*The problem*. Print, exactly and without pictures, the lines from the one where "[(413,0),(406,19),(380,0),(413,0)]" appears down to the end of the entries.

*Records for this exercise*.

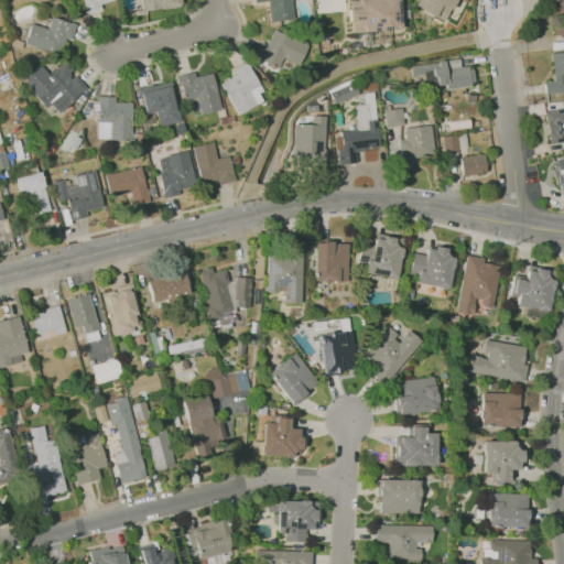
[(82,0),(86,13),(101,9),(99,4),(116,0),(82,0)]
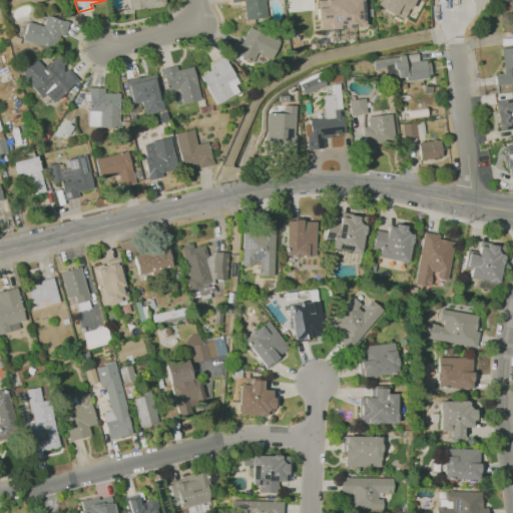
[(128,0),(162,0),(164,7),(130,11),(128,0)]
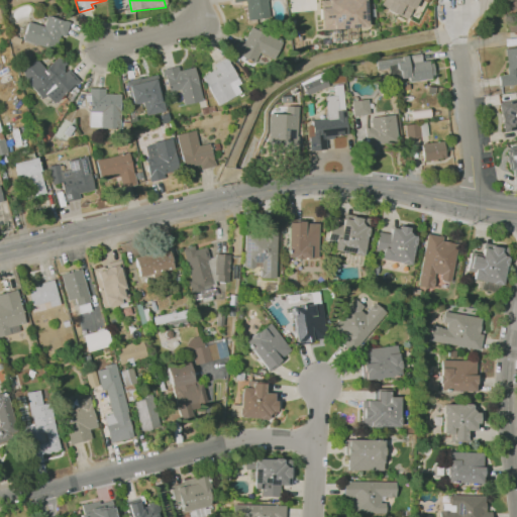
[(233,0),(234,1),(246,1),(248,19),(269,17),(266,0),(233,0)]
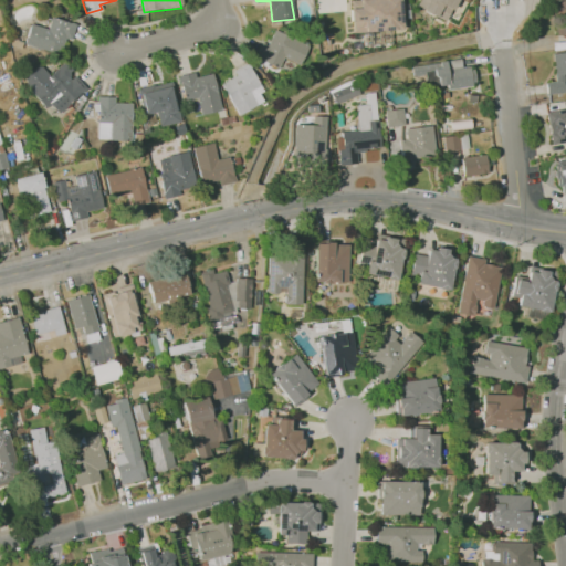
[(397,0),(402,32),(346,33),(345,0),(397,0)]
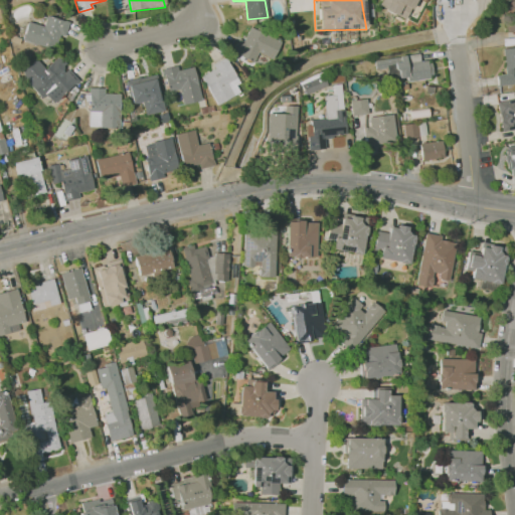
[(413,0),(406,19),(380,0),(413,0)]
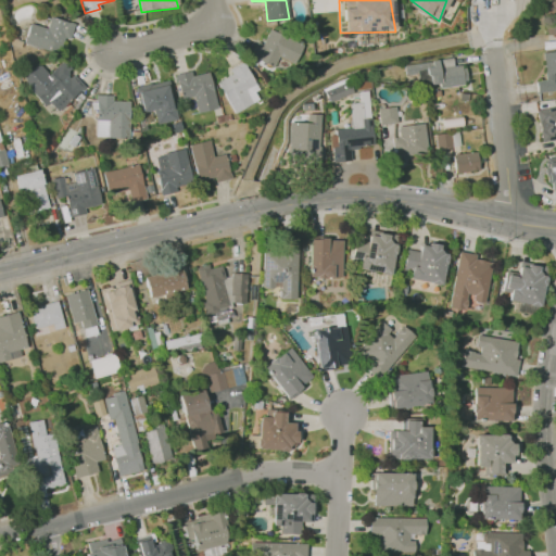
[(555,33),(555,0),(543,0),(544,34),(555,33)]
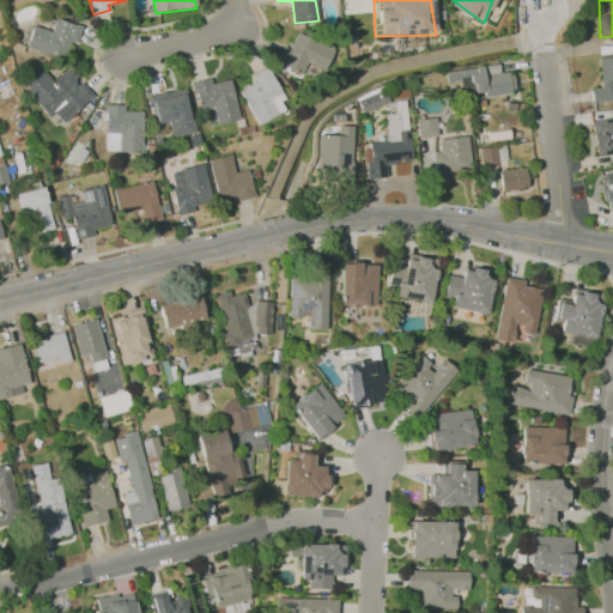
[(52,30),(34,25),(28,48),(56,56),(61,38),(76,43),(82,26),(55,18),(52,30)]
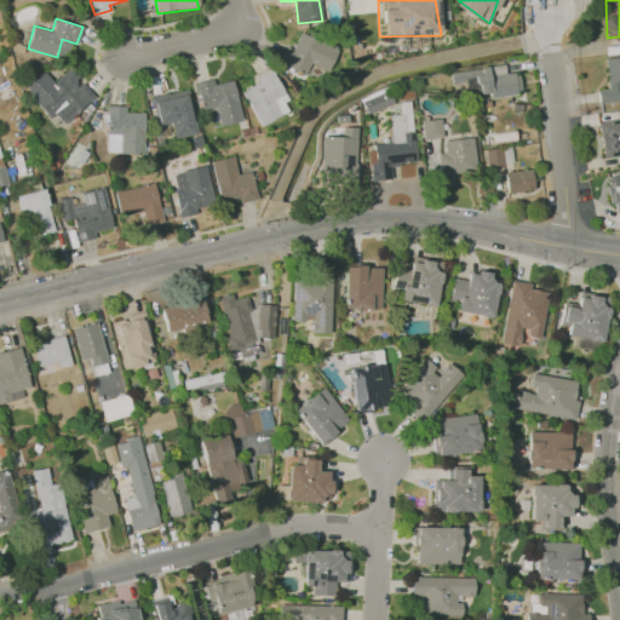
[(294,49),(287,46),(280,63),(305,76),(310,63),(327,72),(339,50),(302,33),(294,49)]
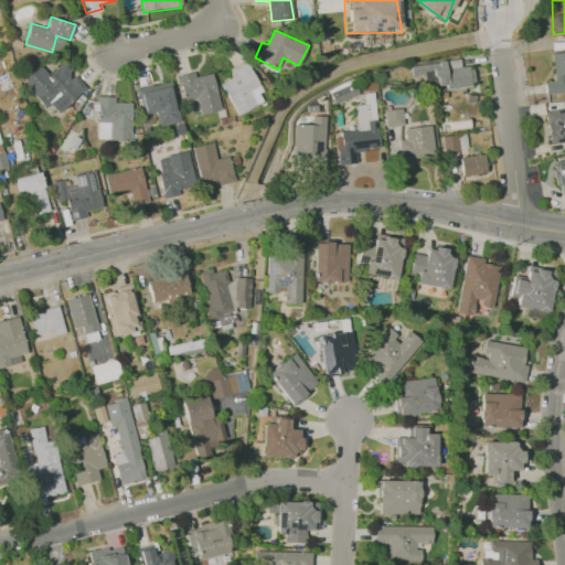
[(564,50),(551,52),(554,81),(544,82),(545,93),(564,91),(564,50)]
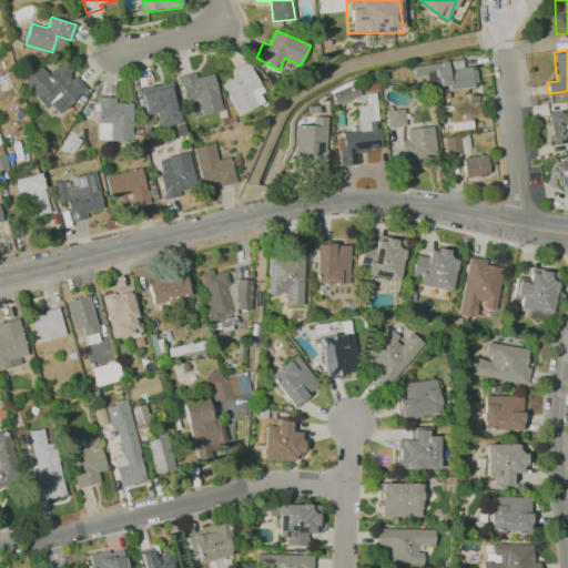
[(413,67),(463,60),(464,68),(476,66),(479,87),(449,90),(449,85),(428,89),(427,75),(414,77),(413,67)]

*Exercise response*.
[(413,0),(406,19),(380,0),(413,0)]
[(555,33),(555,0),(543,0),(544,34),(555,33)]
[(52,30),(34,25),(28,48),(56,56),(61,38),(76,43),(82,26),(55,18),(52,30)]
[(294,49),(287,46),(280,63),(305,76),(310,63),(327,72),(339,50),(302,33),(294,49)]
[(564,50),(551,52),(554,81),(544,82),(545,93),(564,91),(564,50)]
[(413,67),(463,60),(464,68),(476,66),(479,87),(449,90),(449,85),(428,89),(427,75),(414,77),(413,67)]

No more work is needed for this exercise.